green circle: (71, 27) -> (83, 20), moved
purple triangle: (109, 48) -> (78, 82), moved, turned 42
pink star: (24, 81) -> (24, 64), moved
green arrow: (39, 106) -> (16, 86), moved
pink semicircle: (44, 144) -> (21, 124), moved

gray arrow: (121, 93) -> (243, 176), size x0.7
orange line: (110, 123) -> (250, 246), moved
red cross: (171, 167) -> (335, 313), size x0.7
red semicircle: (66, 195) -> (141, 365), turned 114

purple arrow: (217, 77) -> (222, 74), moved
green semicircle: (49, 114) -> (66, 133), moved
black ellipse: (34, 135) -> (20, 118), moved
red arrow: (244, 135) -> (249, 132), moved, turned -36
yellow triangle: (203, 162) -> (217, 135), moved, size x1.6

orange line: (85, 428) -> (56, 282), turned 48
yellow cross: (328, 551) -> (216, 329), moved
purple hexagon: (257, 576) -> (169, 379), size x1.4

* * *

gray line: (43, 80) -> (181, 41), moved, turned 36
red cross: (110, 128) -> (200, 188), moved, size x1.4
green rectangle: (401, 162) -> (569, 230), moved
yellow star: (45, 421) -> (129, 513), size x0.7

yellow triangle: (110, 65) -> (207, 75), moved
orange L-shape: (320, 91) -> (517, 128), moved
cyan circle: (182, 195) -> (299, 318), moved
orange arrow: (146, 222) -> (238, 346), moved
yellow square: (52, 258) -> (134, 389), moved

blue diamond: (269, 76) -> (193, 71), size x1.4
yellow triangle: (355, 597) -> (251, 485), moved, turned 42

--

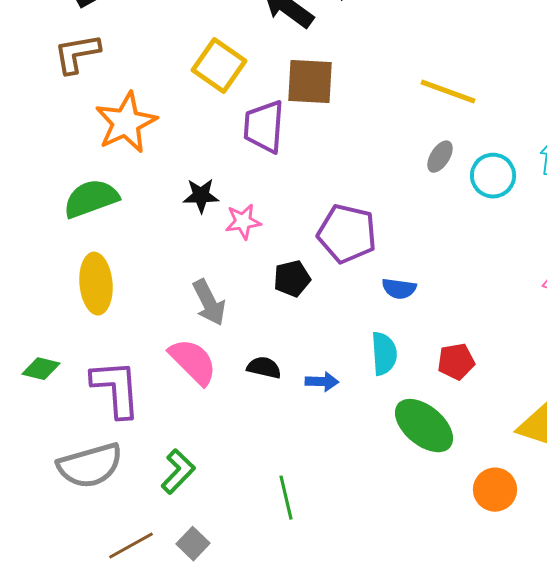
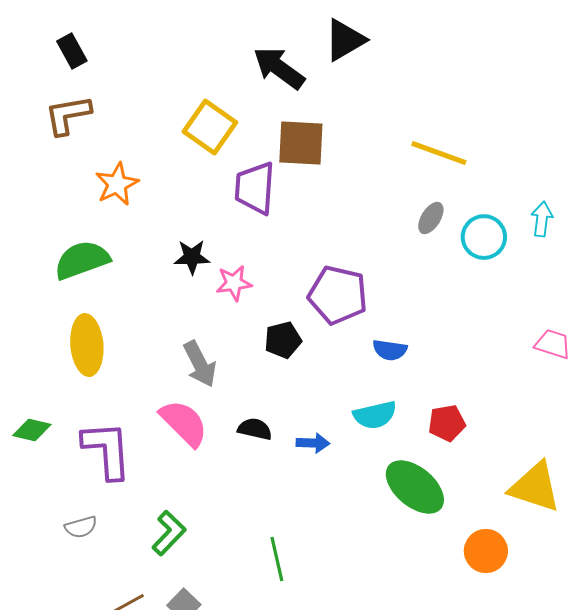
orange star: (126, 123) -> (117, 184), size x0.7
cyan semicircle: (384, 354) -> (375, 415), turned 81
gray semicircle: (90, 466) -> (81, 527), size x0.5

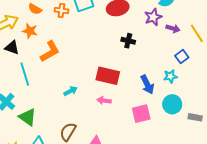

**Exercise instructions**
Output should match, line for line, the stretch of the material above from the line holding "green arrow: (39, 106) -> (16, 86), moved" through the line holding "red cross: (171, 167)".

**Exercise solution**
green arrow: (39, 106) -> (16, 86), moved
pink semicircle: (44, 144) -> (21, 124), moved

gray arrow: (121, 93) -> (243, 176), size x0.7
orange line: (110, 123) -> (250, 246), moved
red cross: (171, 167) -> (335, 313), size x0.7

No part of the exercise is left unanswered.